* _Work item_
In the entries that follow, the lines from the one with "pink strawberry: 1 -> 0" through the one with "turquoise watering can: 6 -> 4" are the ones to write out, exactly and with both ends included. Nothing else should appear.

==== Entries shown

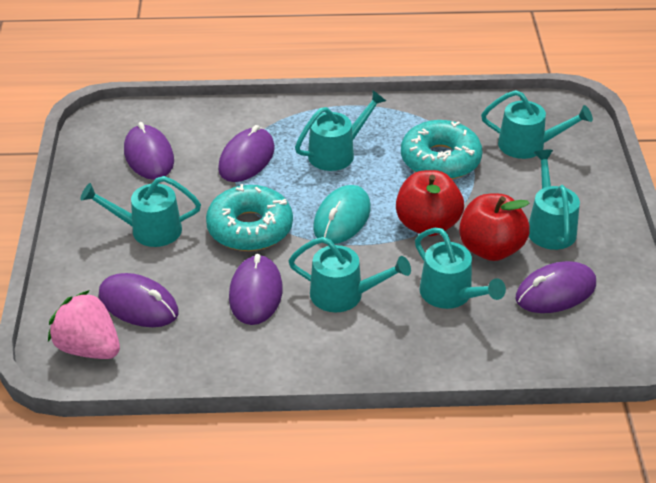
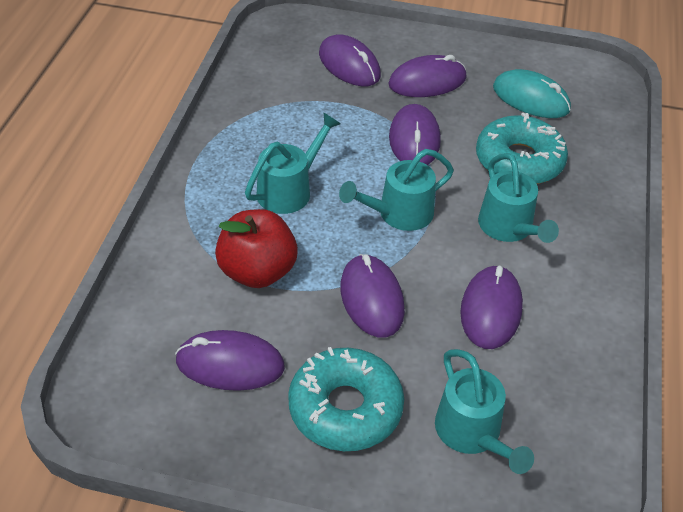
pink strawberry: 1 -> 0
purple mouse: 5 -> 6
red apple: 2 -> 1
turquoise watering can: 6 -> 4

========
==== Entries shown

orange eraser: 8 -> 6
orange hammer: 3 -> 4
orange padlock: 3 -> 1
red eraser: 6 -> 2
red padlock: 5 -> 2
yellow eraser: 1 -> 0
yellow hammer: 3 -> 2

========

* _Your solution_
pink strawberry: 1 -> 0
purple mouse: 5 -> 6
red apple: 2 -> 1
turquoise watering can: 6 -> 4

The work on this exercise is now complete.